**What to produce**
Retype, word for word, every line starting at the line with "SW1: button (COM, LIGHT)" and ending with the final line of the entries; skip the pictures.

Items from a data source
○ ○ ○

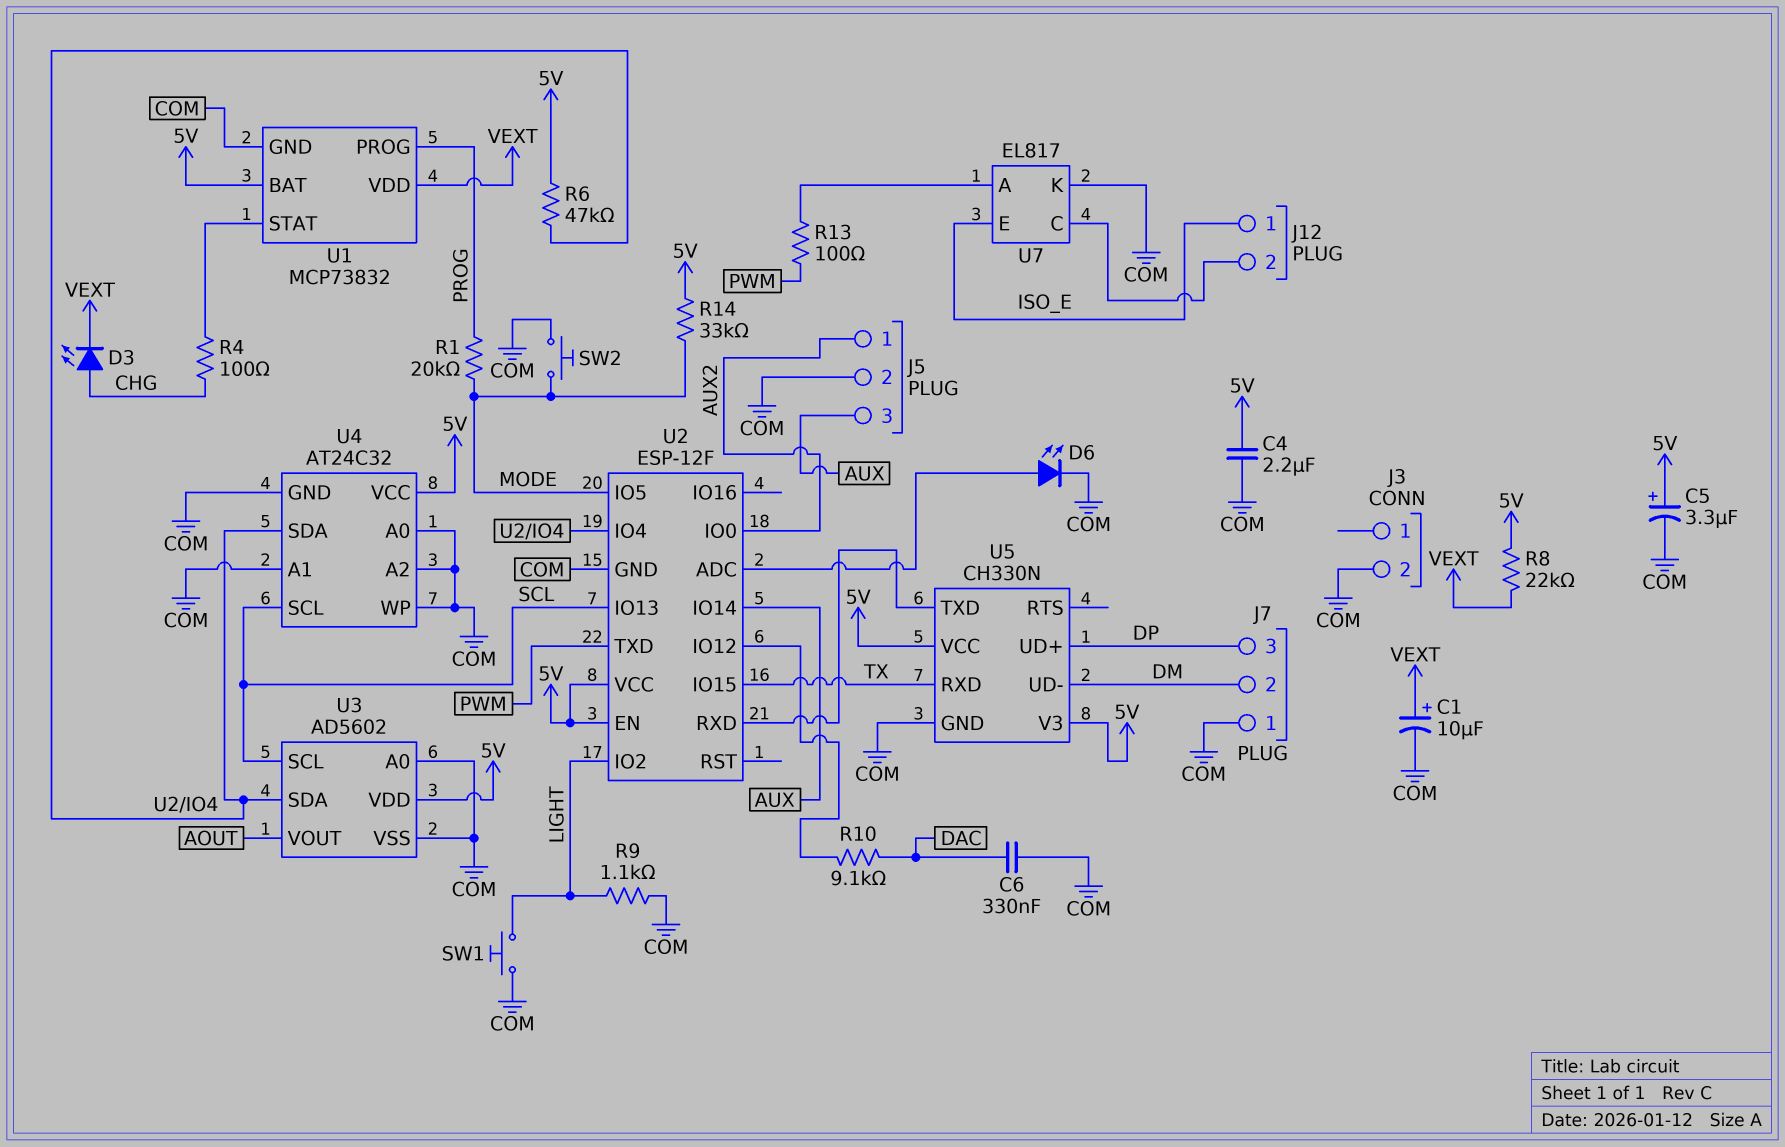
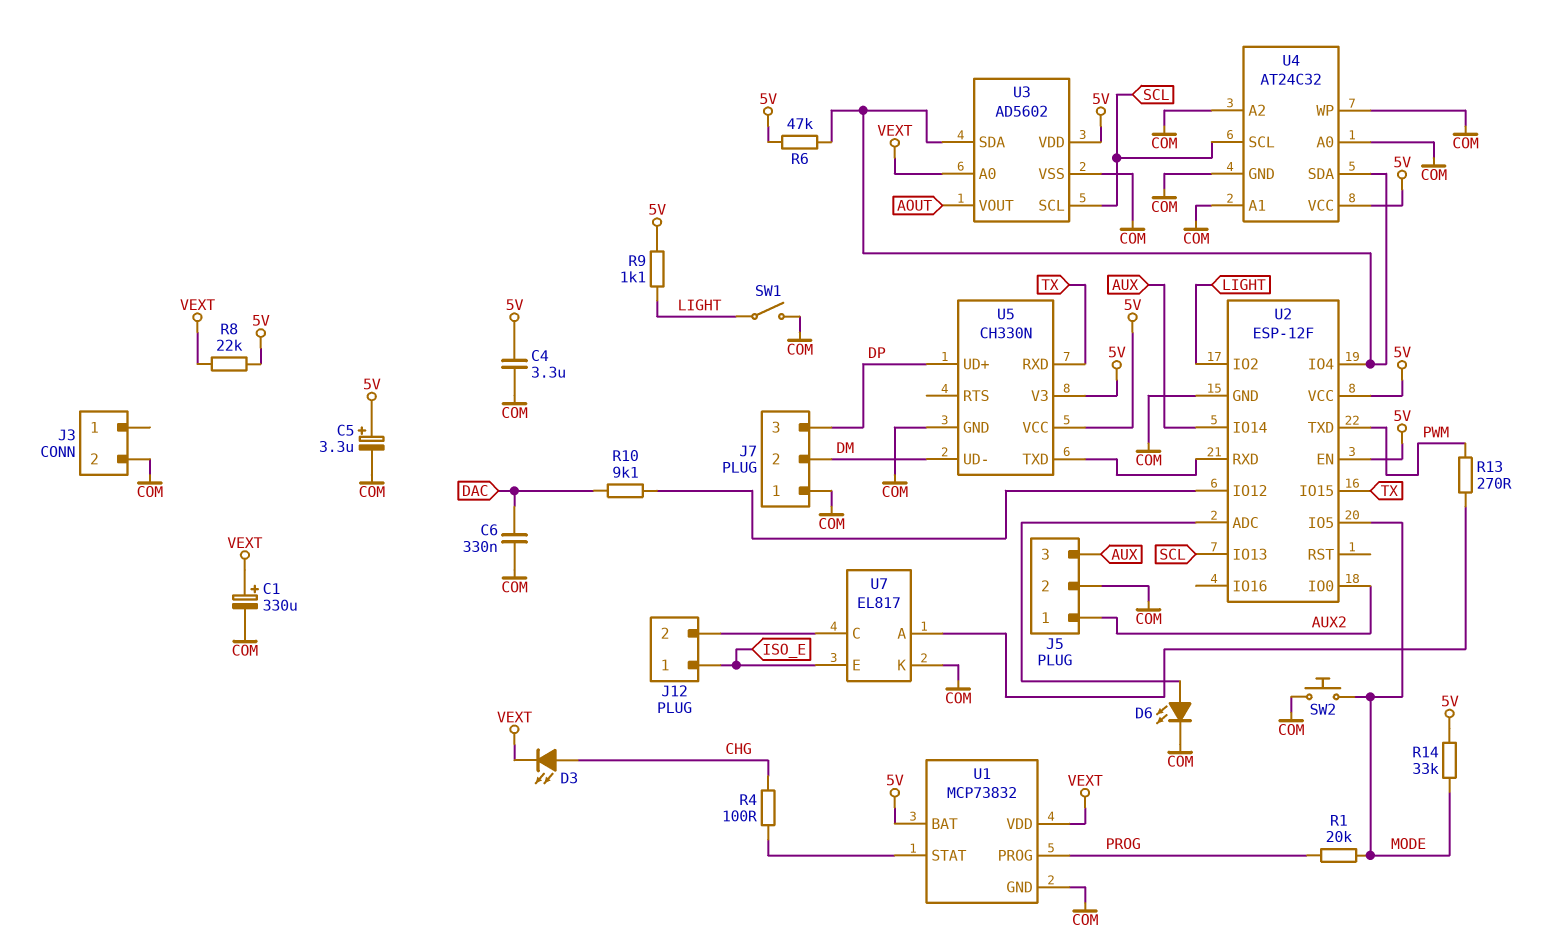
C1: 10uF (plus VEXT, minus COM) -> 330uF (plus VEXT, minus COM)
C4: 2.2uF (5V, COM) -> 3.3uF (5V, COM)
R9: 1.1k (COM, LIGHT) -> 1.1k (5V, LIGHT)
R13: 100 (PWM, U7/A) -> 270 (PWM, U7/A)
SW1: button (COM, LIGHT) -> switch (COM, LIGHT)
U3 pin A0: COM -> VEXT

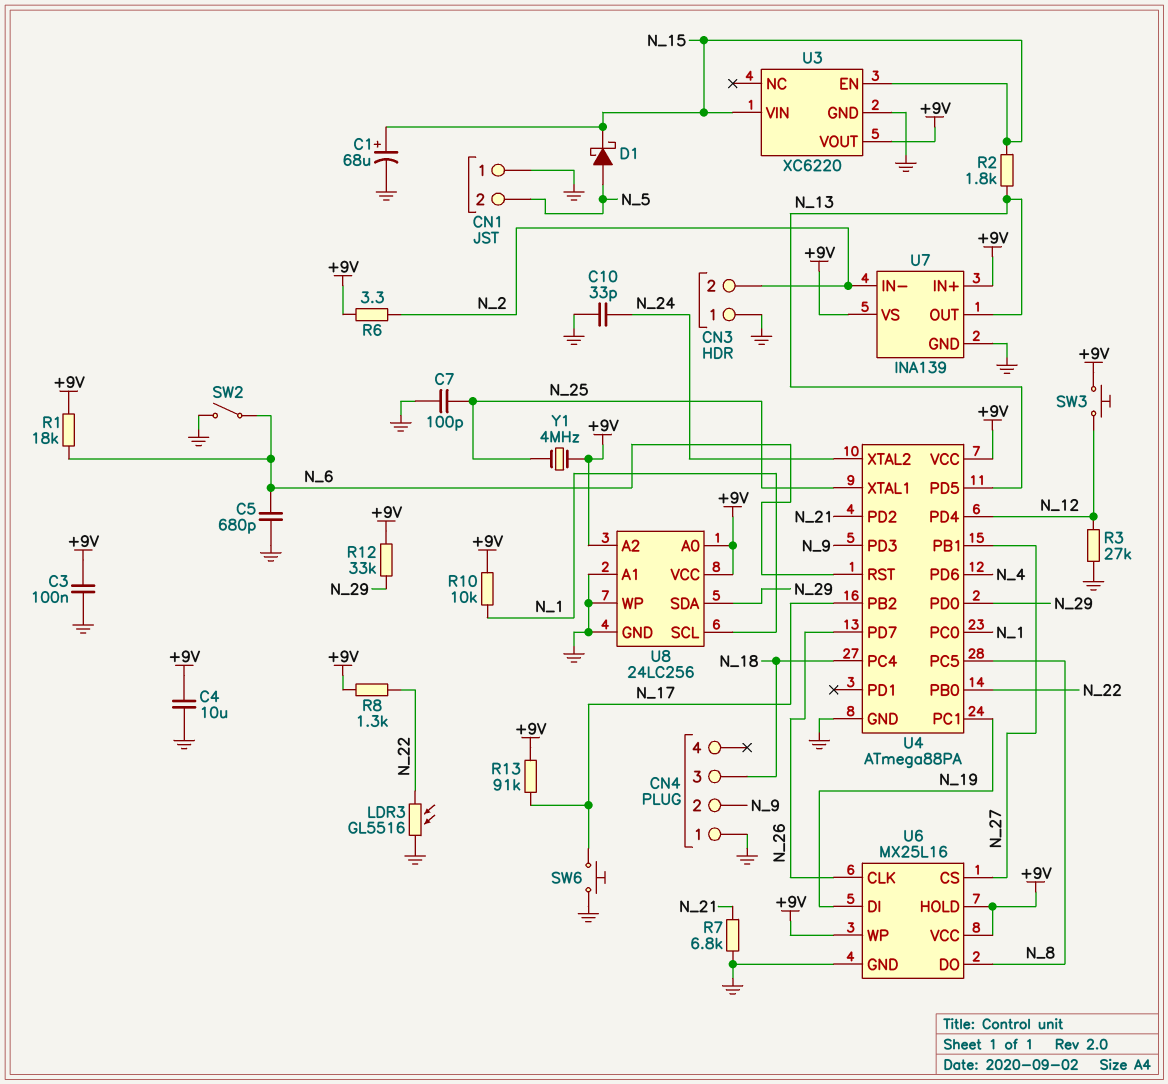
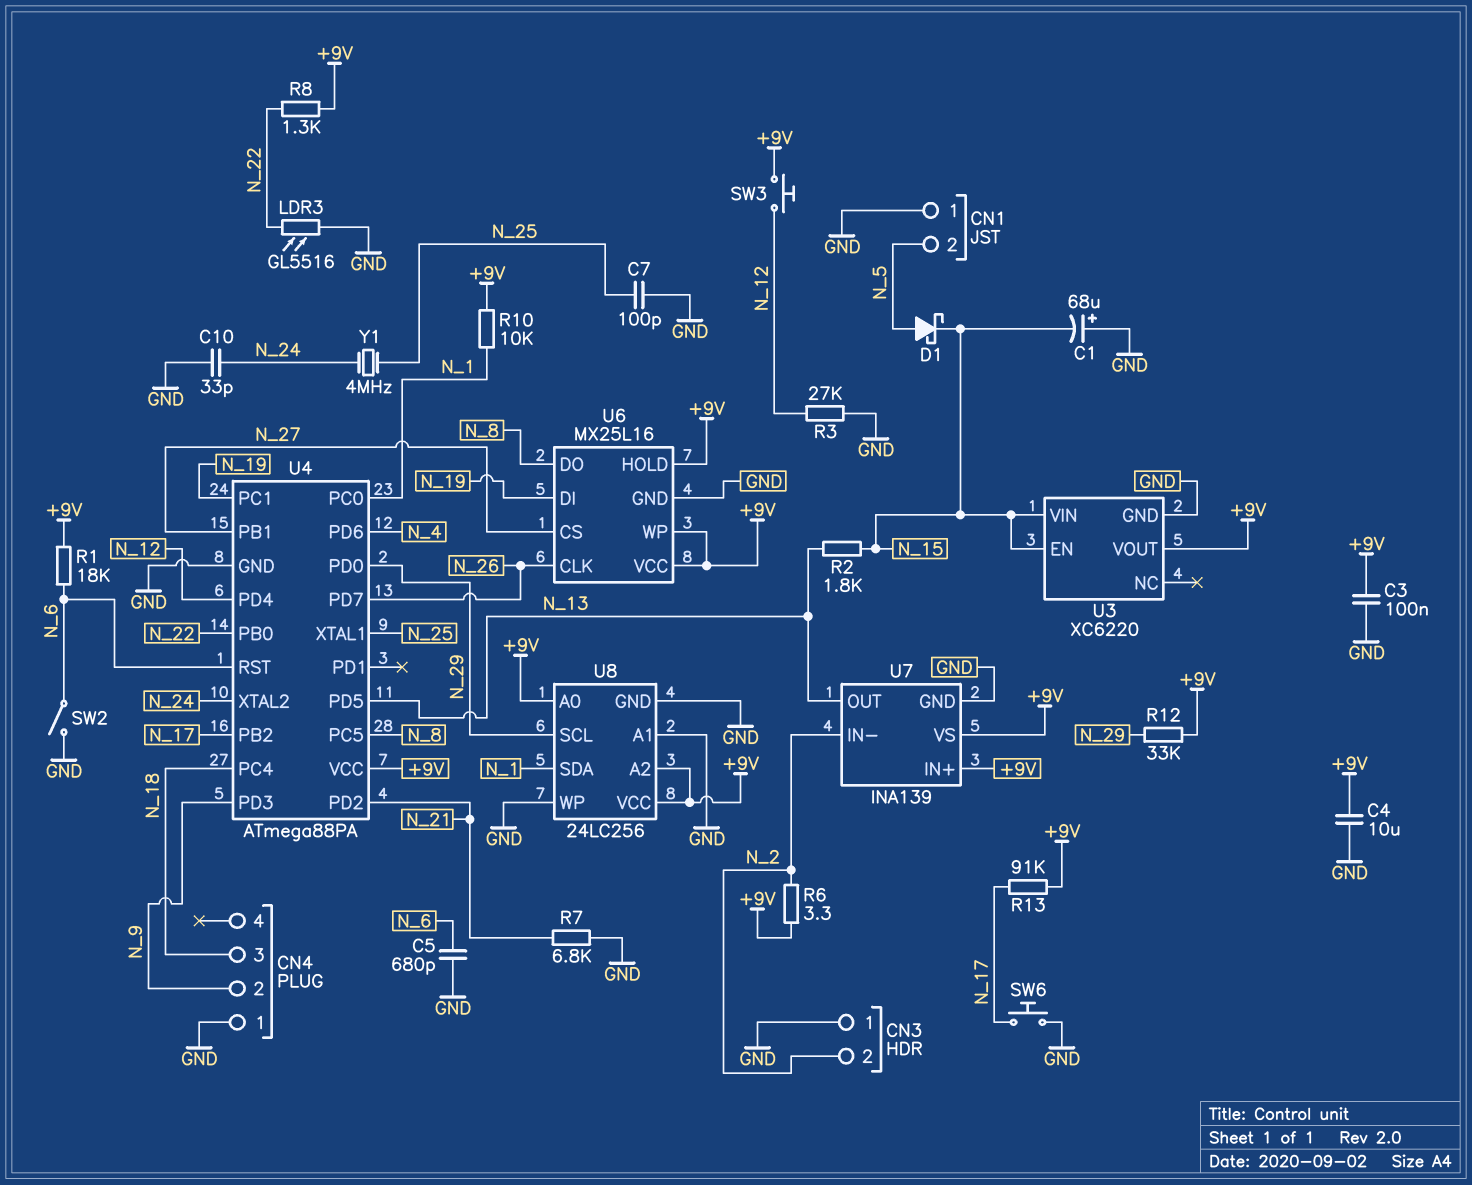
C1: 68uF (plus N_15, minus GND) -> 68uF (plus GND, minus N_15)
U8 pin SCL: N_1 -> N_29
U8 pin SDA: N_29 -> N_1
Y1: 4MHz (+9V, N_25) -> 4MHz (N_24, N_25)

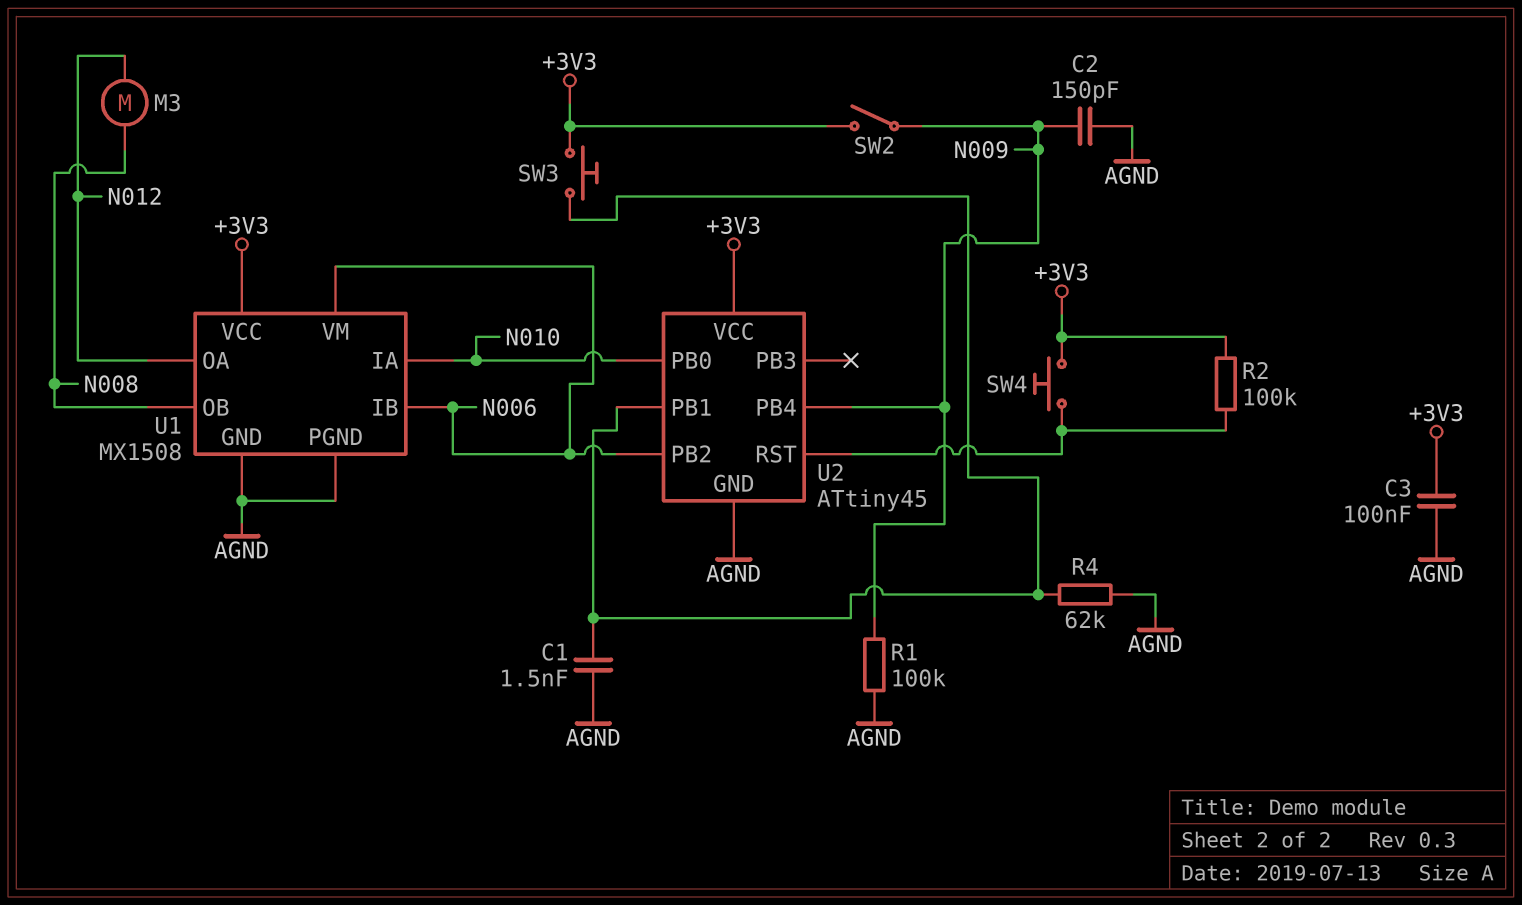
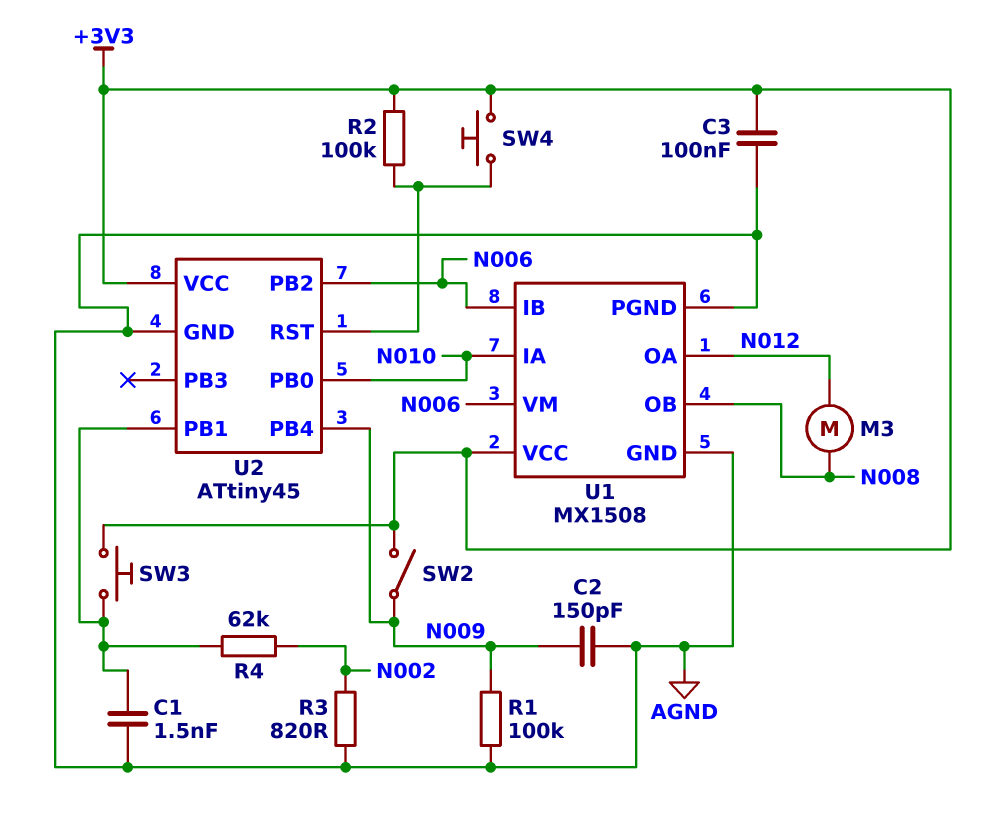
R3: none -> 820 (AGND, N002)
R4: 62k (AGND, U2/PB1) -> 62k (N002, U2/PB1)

○ ○ ○

**Solution**
SW1: button (COM, LIGHT) -> switch (COM, LIGHT)
U3 pin A0: COM -> VEXT

C1: 68uF (plus N_15, minus GND) -> 68uF (plus GND, minus N_15)
U8 pin SCL: N_1 -> N_29
U8 pin SDA: N_29 -> N_1
Y1: 4MHz (+9V, N_25) -> 4MHz (N_24, N_25)

R3: none -> 820 (AGND, N002)
R4: 62k (AGND, U2/PB1) -> 62k (N002, U2/PB1)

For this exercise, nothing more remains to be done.